#### [EXERCISE]
Scan the records below for the line with "OLED pin SCL: D3 -> D1" and the line with "TOF3: VL53L0X -> VL6180X". Repeat those two lines and every line between them exactly, and nothing else.

#### [RECORDS FOR THIS EXERCISE]
== == ==

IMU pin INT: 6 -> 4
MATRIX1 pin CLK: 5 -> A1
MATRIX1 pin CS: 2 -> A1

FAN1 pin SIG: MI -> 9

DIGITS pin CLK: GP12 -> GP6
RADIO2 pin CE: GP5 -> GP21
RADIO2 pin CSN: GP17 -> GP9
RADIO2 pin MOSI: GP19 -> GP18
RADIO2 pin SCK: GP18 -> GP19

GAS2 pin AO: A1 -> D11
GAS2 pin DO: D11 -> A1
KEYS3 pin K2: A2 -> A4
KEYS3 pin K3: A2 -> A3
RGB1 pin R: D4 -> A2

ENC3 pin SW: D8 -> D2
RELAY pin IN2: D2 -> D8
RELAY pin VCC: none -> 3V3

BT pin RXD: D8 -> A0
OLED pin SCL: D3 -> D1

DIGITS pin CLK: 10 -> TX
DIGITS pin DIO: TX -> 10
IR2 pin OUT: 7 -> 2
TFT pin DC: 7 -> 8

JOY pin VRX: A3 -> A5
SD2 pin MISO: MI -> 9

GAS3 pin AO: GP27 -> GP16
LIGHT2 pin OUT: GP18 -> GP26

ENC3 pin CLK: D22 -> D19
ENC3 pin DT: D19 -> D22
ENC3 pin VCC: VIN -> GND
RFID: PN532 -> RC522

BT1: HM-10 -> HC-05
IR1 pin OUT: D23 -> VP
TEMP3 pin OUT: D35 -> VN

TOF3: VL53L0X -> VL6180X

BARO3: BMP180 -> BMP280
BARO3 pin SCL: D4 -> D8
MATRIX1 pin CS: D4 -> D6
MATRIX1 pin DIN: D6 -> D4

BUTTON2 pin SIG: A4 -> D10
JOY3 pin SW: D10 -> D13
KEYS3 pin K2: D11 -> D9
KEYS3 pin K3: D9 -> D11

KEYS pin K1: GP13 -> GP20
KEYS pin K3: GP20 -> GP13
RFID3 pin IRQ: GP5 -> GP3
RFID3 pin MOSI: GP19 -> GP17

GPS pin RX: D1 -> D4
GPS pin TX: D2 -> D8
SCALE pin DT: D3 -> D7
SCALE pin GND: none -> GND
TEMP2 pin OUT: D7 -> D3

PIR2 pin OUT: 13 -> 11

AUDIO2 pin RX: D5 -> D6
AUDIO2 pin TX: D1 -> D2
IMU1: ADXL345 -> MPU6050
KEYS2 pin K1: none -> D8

== == ==

#### [SOLUTION FOR THIS EXERCISE]
OLED pin SCL: D3 -> D1

DIGITS pin CLK: 10 -> TX
DIGITS pin DIO: TX -> 10
IR2 pin OUT: 7 -> 2
TFT pin DC: 7 -> 8

JOY pin VRX: A3 -> A5
SD2 pin MISO: MI -> 9

GAS3 pin AO: GP27 -> GP16
LIGHT2 pin OUT: GP18 -> GP26

ENC3 pin CLK: D22 -> D19
ENC3 pin DT: D19 -> D22
ENC3 pin VCC: VIN -> GND
RFID: PN532 -> RC522

BT1: HM-10 -> HC-05
IR1 pin OUT: D23 -> VP
TEMP3 pin OUT: D35 -> VN

TOF3: VL53L0X -> VL6180X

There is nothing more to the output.